> **DATASET EXTRACT**:

__________________________________________________

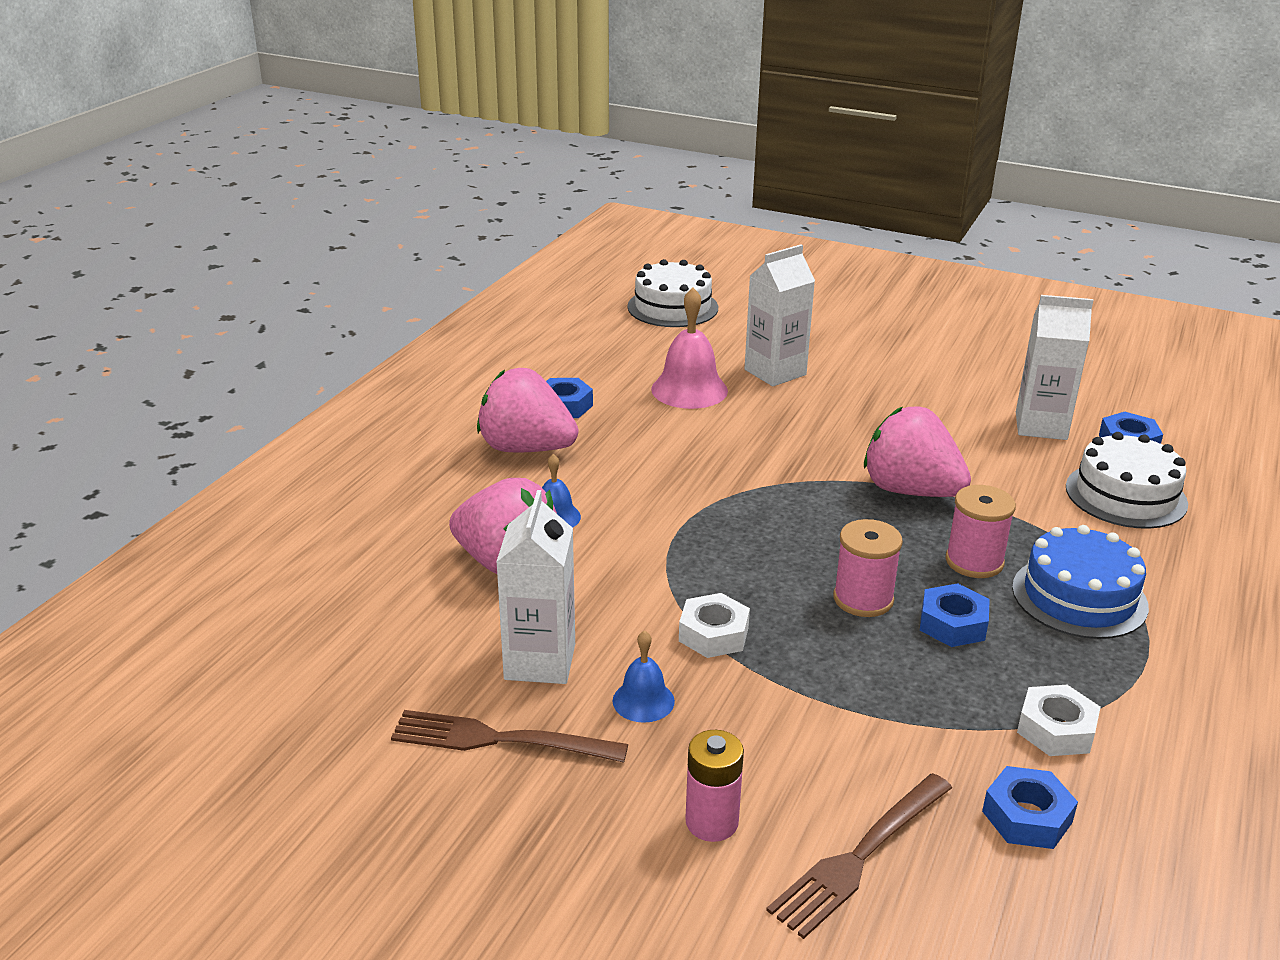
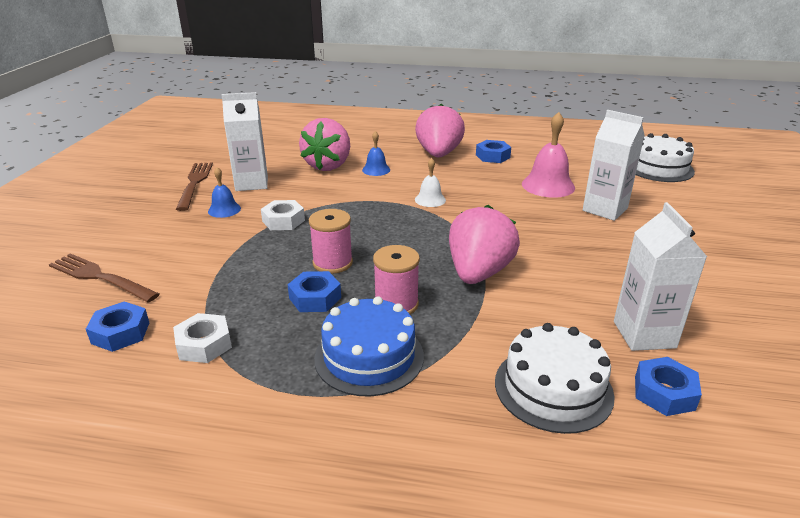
camera: 75 degrees right, 0 degrees up
(693, 487) = (430, 199): none -> white bell
(711, 822) = (133, 236): pink battery -> none

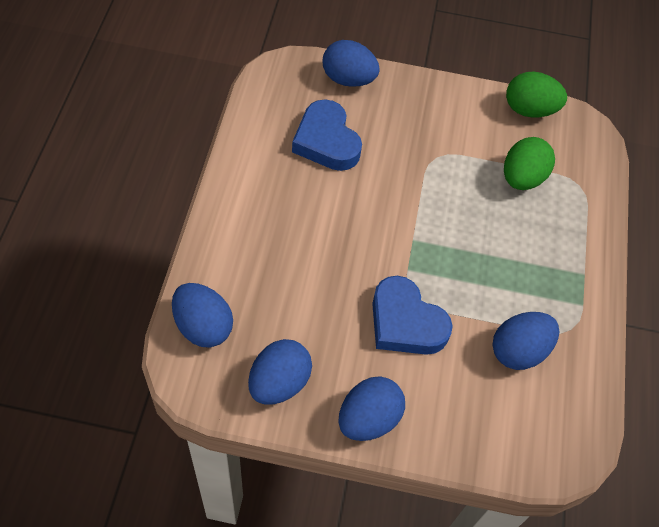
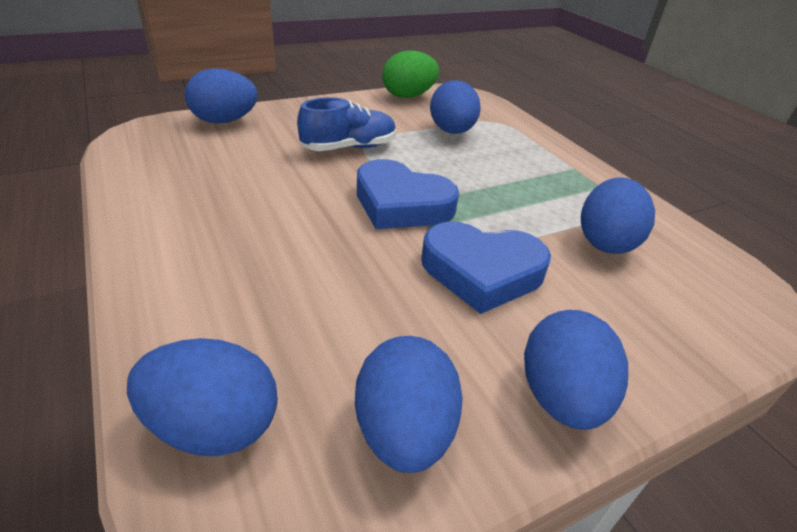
camera: 35 degrees left, 20 degrees down
(326, 141) = (240, 166): blue heart -> blue heart (401, 204)
(418, 157) = (349, 147): none -> blue shoe
(522, 178) = (452, 131): green egg -> blue egg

__________________________________________________

> **BRIEF**:
An exact copy of the material above is required, minus its images.

> **RESPONSE BOX**:
camera: 75 degrees right, 0 degrees up
(693, 487) = (430, 199): none -> white bell
(711, 822) = (133, 236): pink battery -> none

camera: 35 degrees left, 20 degrees down
(326, 141) = (240, 166): blue heart -> blue heart (401, 204)
(418, 157) = (349, 147): none -> blue shoe
(522, 178) = (452, 131): green egg -> blue egg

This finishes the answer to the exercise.